- WORK ITEM -
Wherever the word "orange" shows up in the data, report the line it sits in.

- DATASET RECORDS -
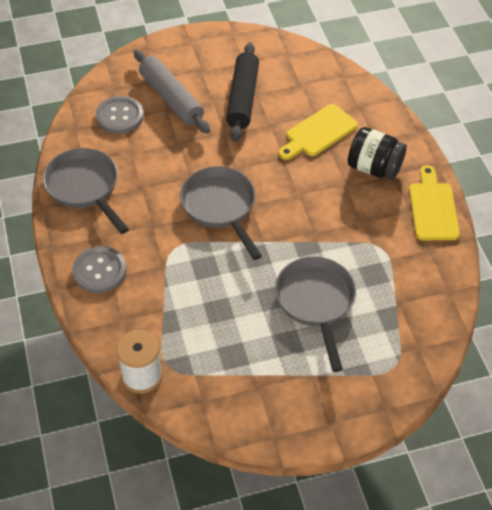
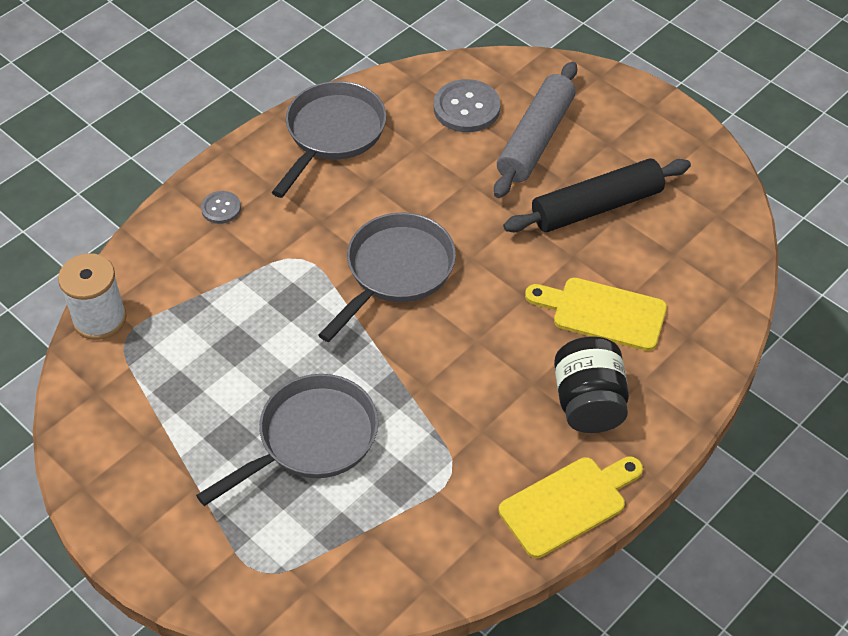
camera: 60 degrees right, 0 degrees up
(99, 271) = (221, 208): grey button -> grey button, size x0.56

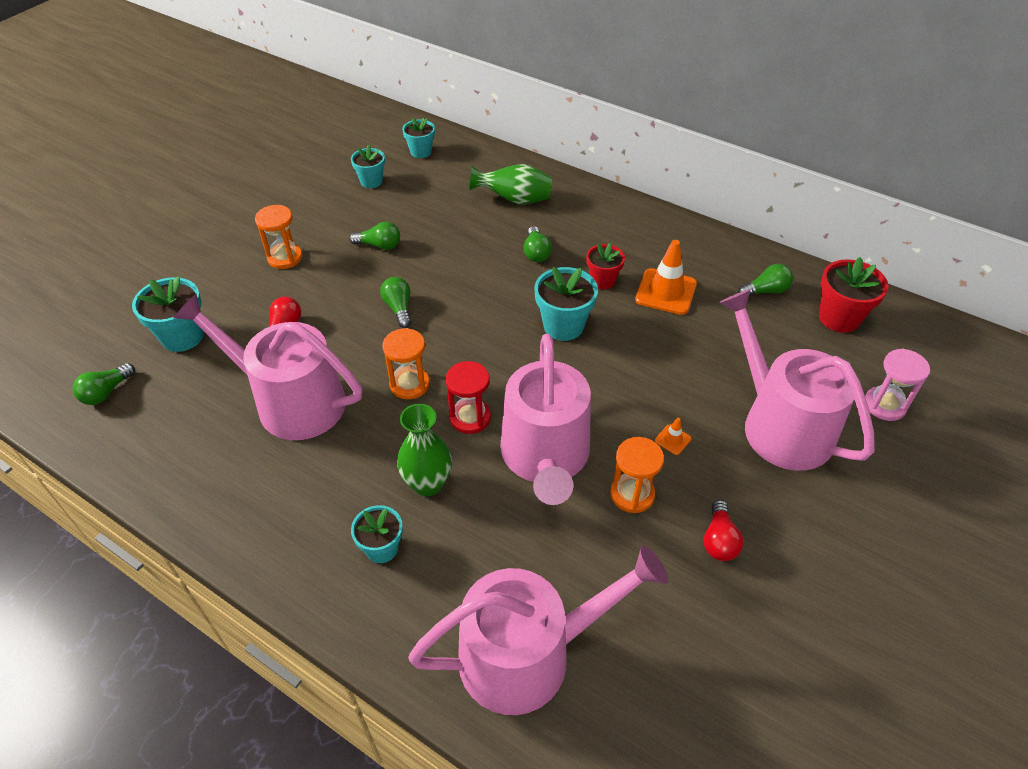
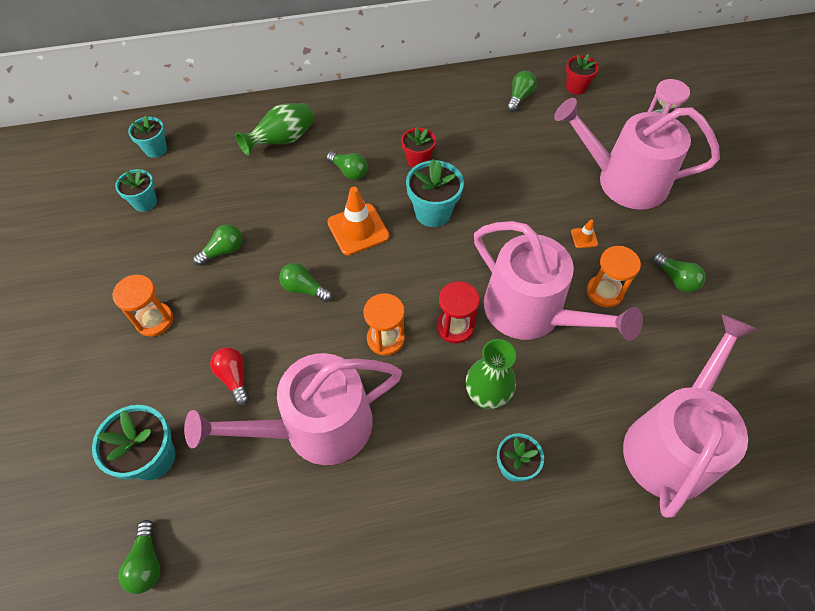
camera: 45 degrees left, 10 degrees up
(665, 292) = (465, 140): orange traffic cone -> orange traffic cone (358, 229)
(719, 540) = (676, 279): red light bulb -> green light bulb
(839, 318) = (576, 87): red flower pot -> red flower pot, size x0.65

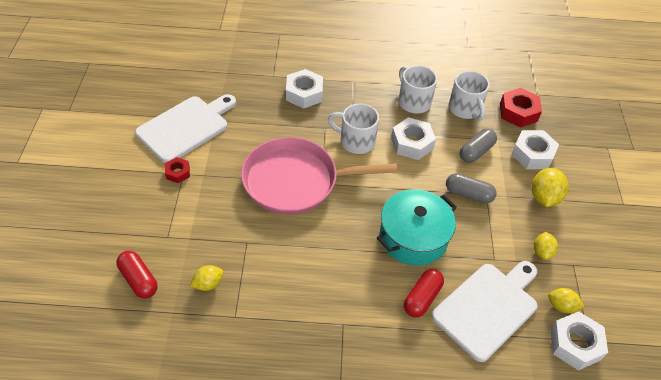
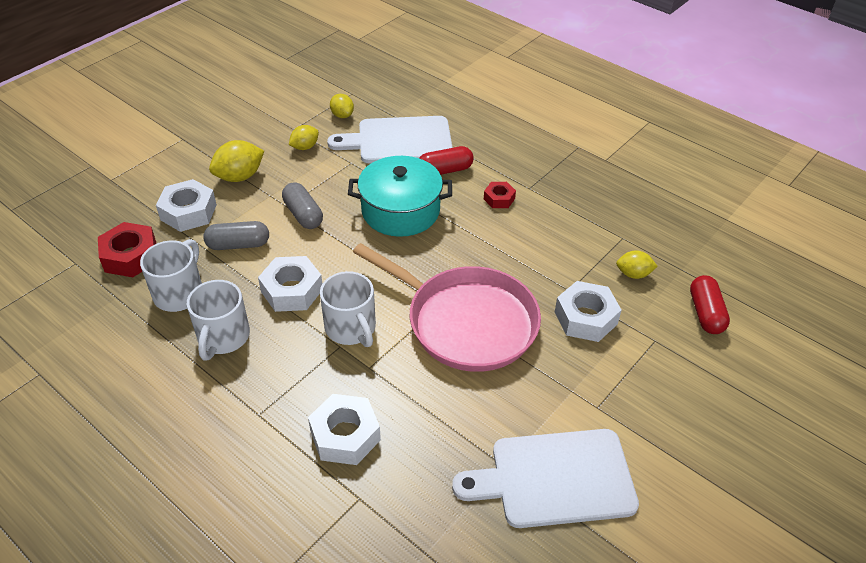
camera: 140 degrees left, 5 degrees down
(178, 173) = (604, 412): red nut -> red nut (499, 199)
(575, 344) = (364, 96): white nut -> white nut (585, 318)

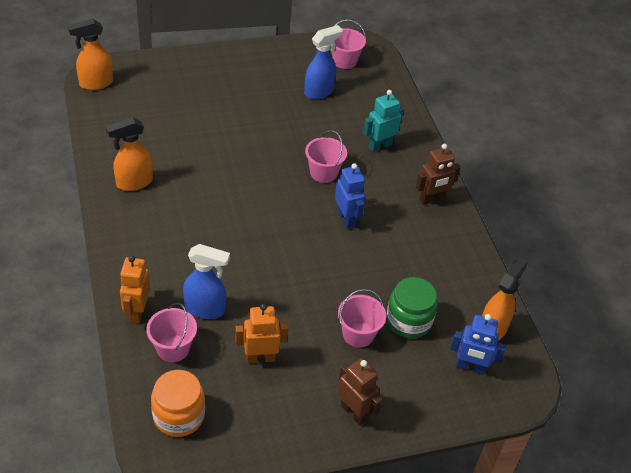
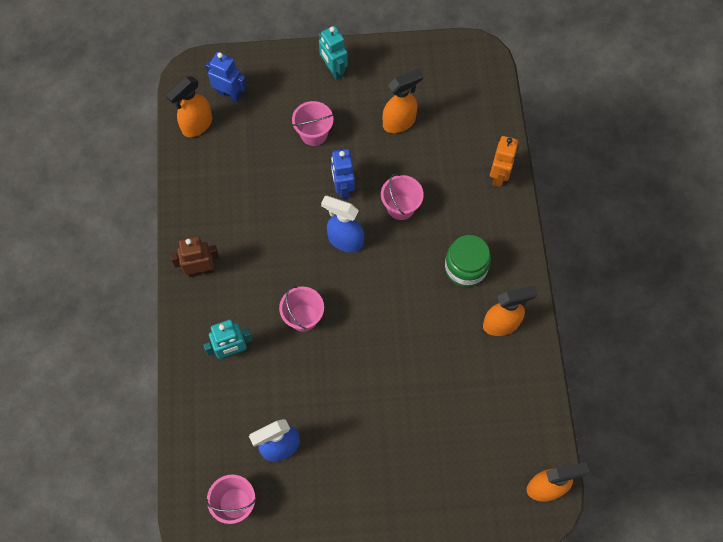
camera: 165 degrees left, 20 degrees up
(173, 348) = (470, 138): pink bucket -> pink bucket (401, 207)
(179, 415) = (468, 83): orange jar -> none
(205, 309) = (440, 171): blue spray bottle -> blue spray bottle (345, 240)
(260, 358) = (399, 122): orange robot -> orange spray bottle
(346, 219) = (294, 254): blue robot -> blue robot (343, 188)
(354, 412) = (333, 70): brown robot -> turquoise robot
(409, 320) = (267, 141): green jar -> green jar (465, 268)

- TASK ANSWER -
(665, 292) = (465, 140): orange traffic cone -> orange traffic cone (358, 229)
(179, 415) = (468, 83): orange jar -> none
(260, 358) = (399, 122): orange robot -> orange spray bottle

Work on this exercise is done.